/---
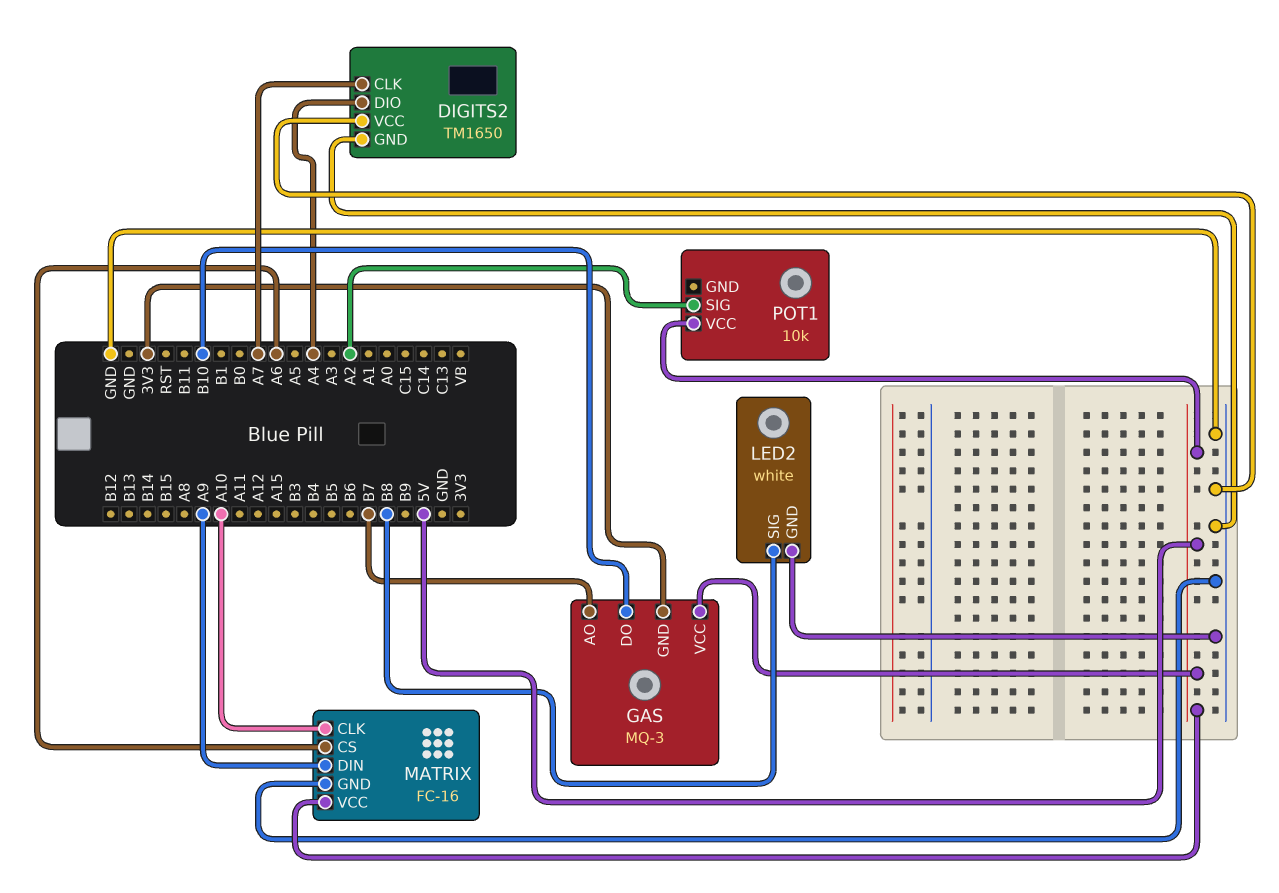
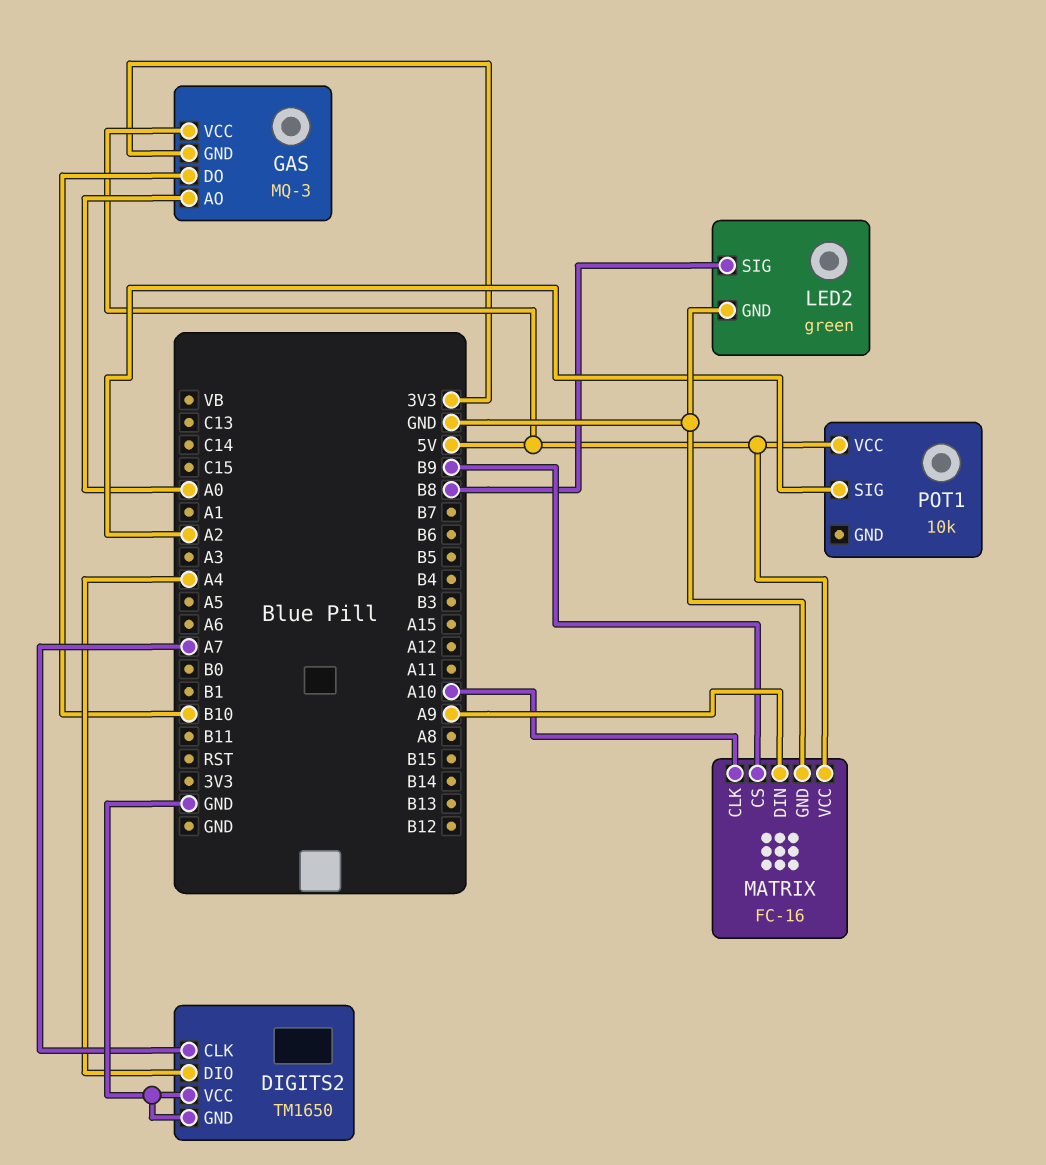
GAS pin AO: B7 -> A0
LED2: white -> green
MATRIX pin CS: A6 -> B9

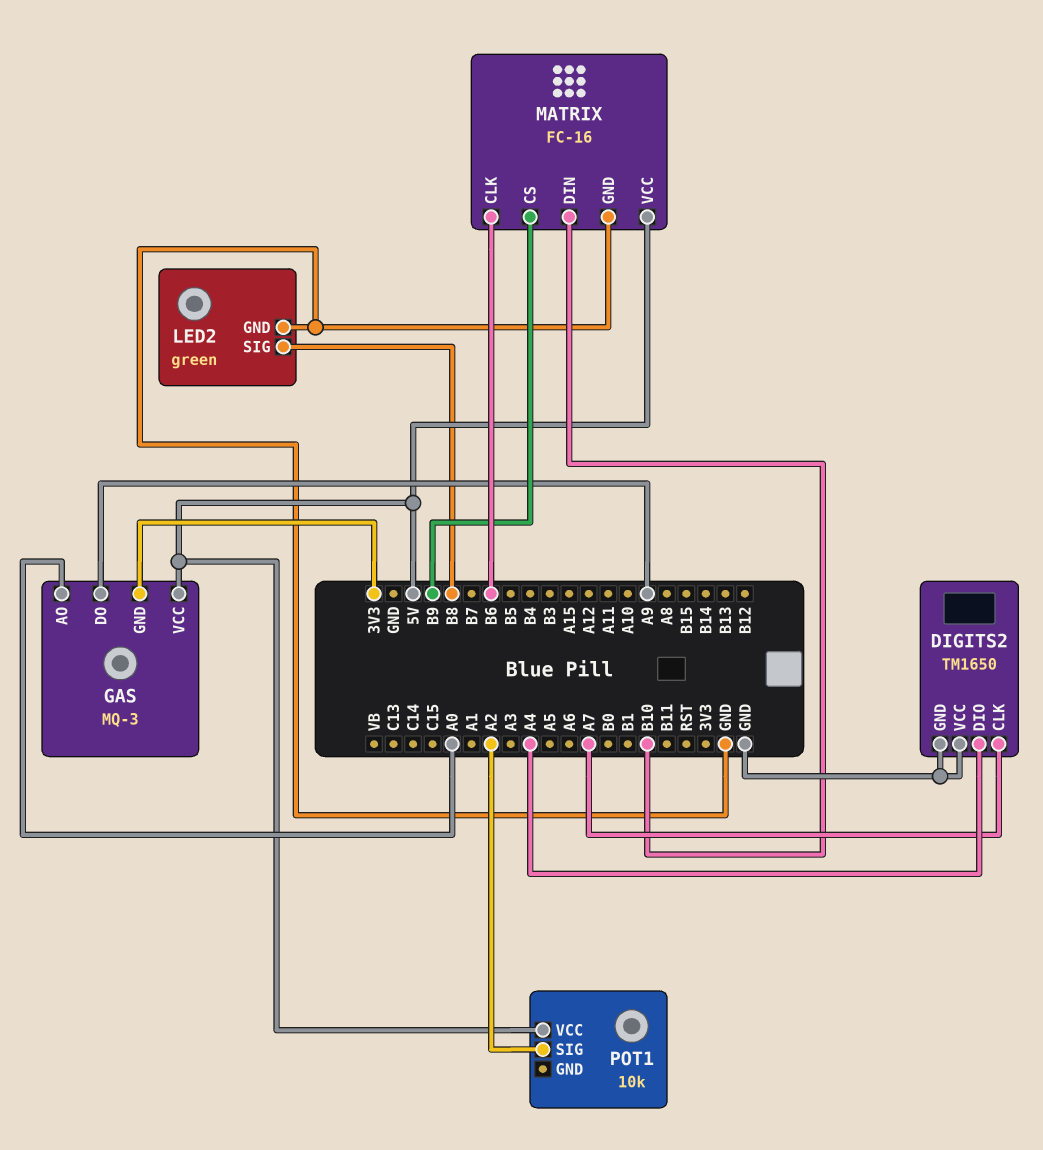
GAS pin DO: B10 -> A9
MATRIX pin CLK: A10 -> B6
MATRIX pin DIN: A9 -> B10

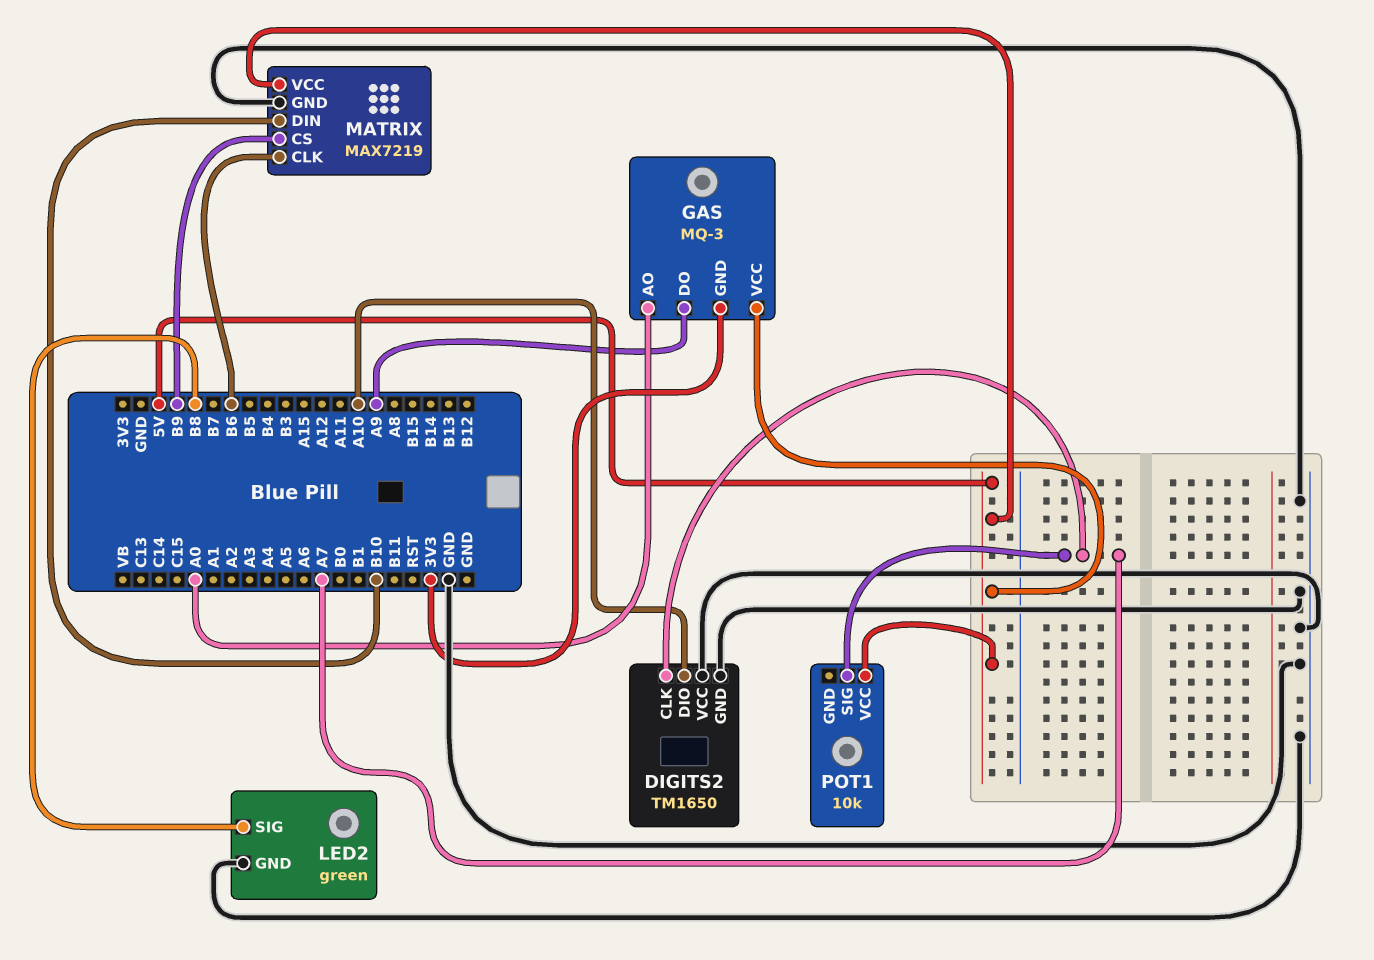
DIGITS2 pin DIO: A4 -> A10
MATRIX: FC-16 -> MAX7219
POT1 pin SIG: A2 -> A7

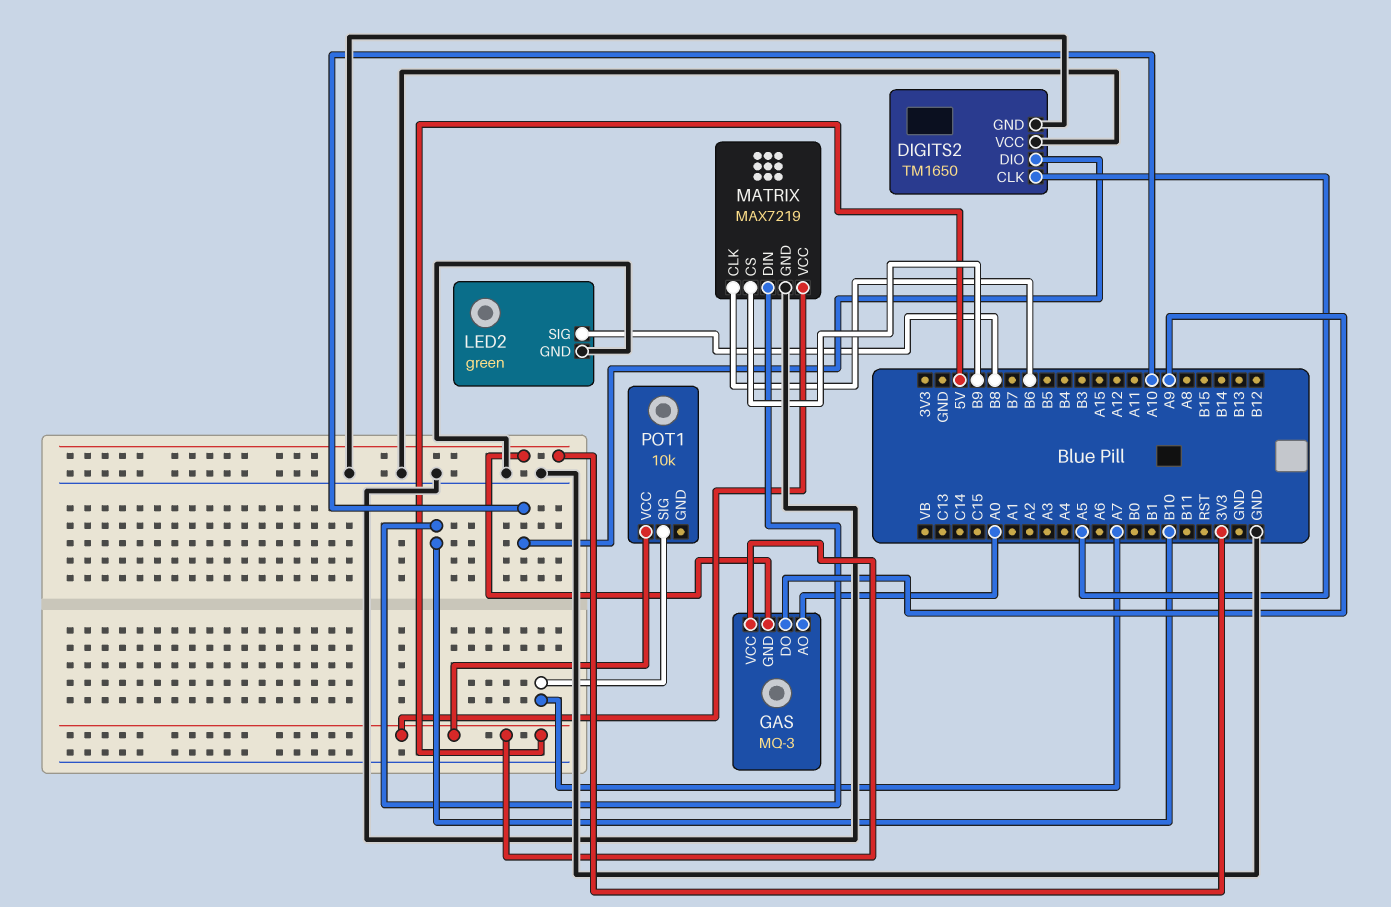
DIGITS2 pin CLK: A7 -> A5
\---
/---
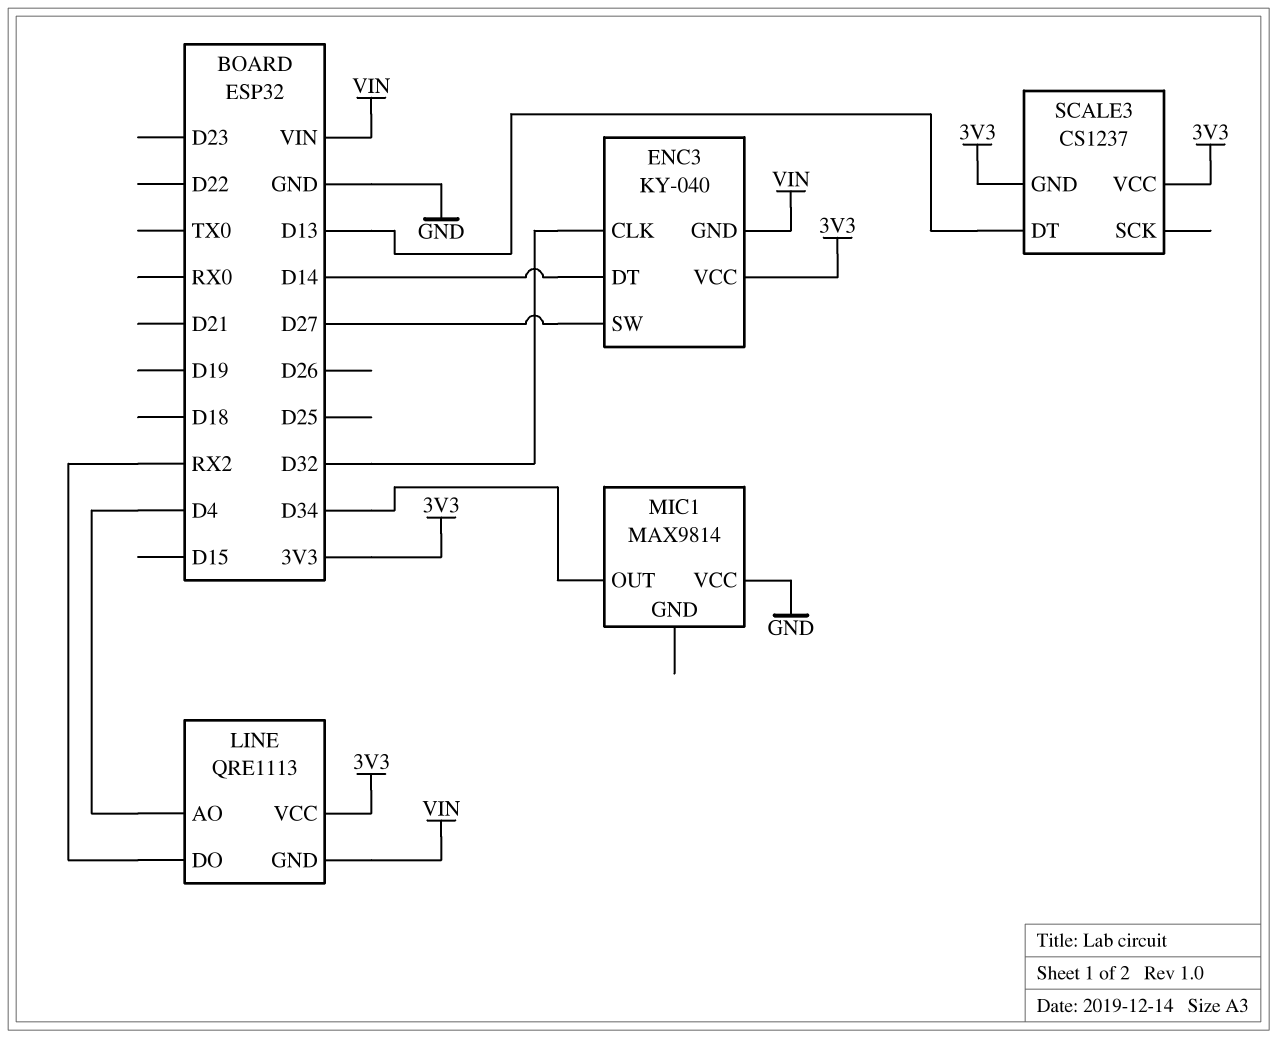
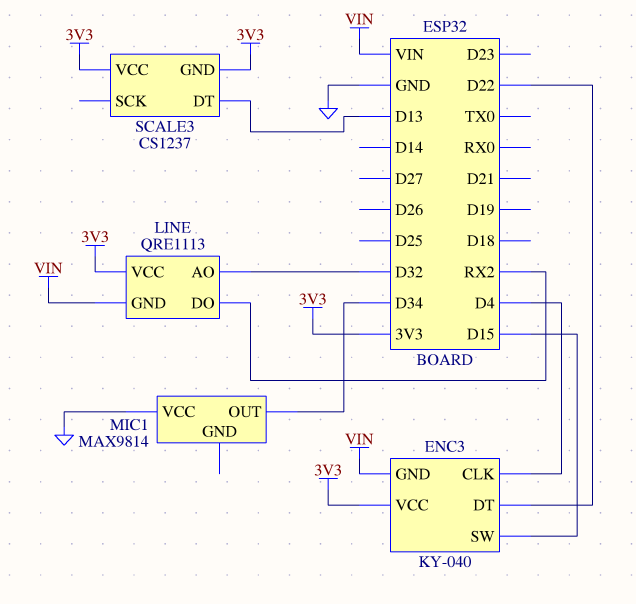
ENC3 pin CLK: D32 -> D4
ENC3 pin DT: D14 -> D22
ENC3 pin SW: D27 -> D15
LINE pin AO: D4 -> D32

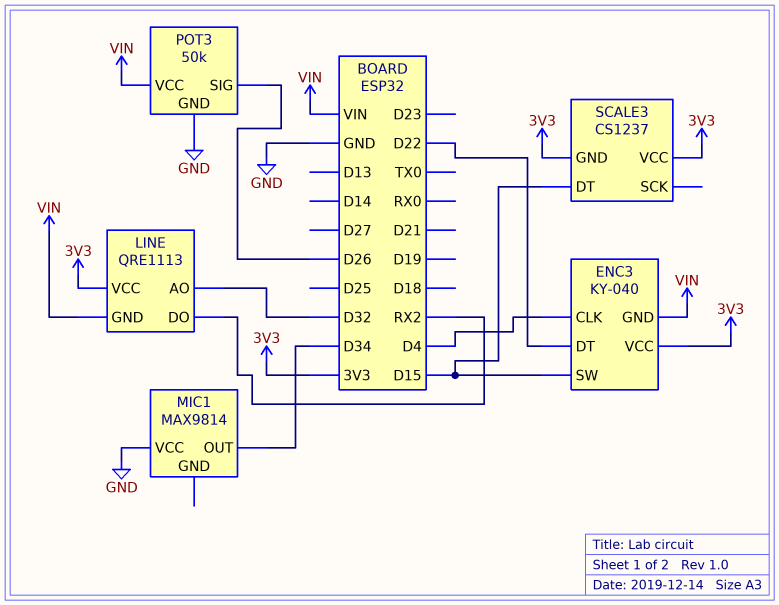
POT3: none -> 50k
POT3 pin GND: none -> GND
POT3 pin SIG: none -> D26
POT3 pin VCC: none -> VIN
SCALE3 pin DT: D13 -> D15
\---
◆ **TASK BRIEF**
From the records above, pull out every line containing the word "MATRIX".

◆ **RESPONSE**
MATRIX pin CS: A6 -> B9
MATRIX pin CLK: A10 -> B6
MATRIX pin DIN: A9 -> B10
MATRIX: FC-16 -> MAX7219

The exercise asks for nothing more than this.